* Provided data
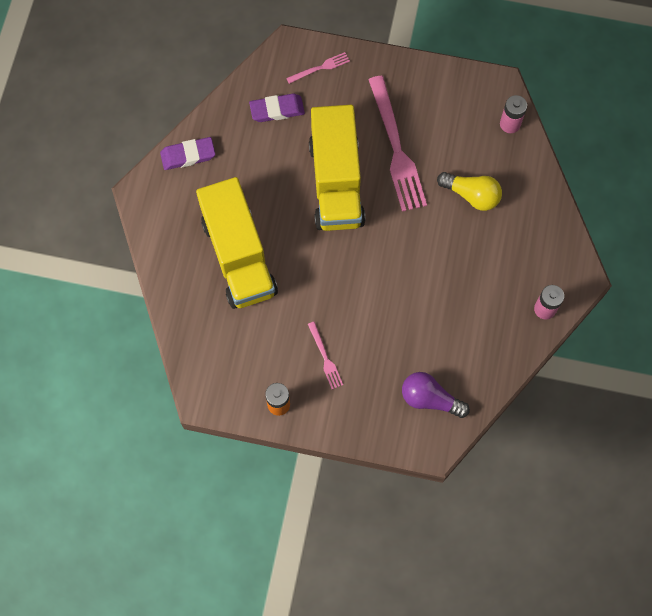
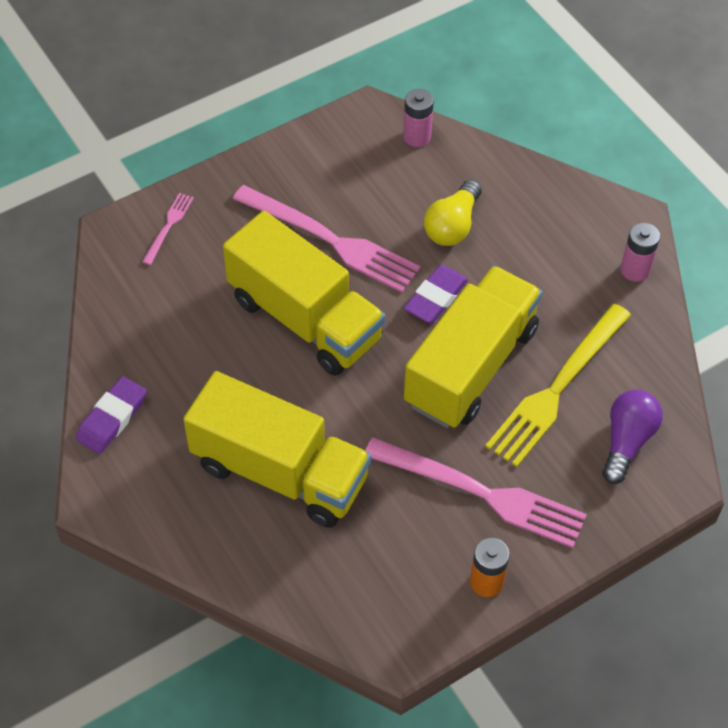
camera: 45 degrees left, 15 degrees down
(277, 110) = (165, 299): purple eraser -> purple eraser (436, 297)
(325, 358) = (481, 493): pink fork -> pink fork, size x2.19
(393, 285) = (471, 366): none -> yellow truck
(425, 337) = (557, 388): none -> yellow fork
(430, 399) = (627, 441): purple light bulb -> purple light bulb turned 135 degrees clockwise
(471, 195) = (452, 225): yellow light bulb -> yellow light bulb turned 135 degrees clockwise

...

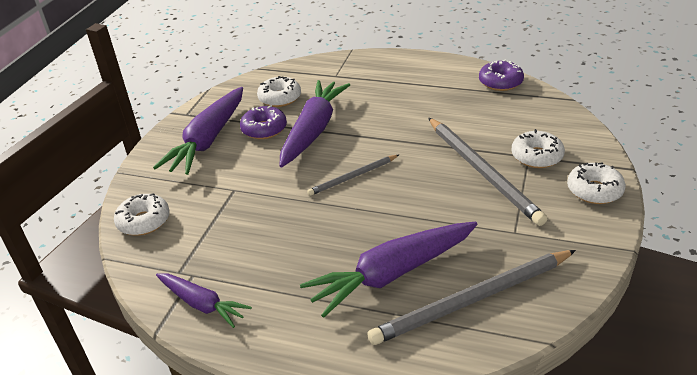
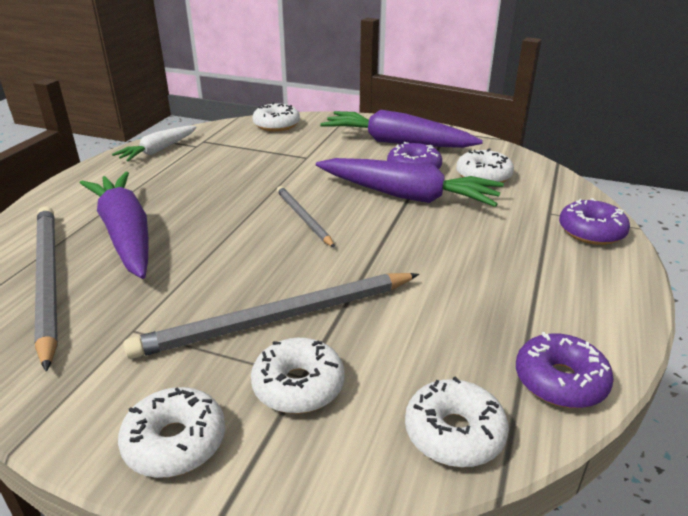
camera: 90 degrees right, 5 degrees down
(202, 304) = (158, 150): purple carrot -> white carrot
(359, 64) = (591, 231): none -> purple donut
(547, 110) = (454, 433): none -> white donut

* What the exercise asks
When a line in the material contains the string "fork", copy that line.

* Solved problem
(325, 358) = (481, 493): pink fork -> pink fork, size x2.19
(425, 337) = (557, 388): none -> yellow fork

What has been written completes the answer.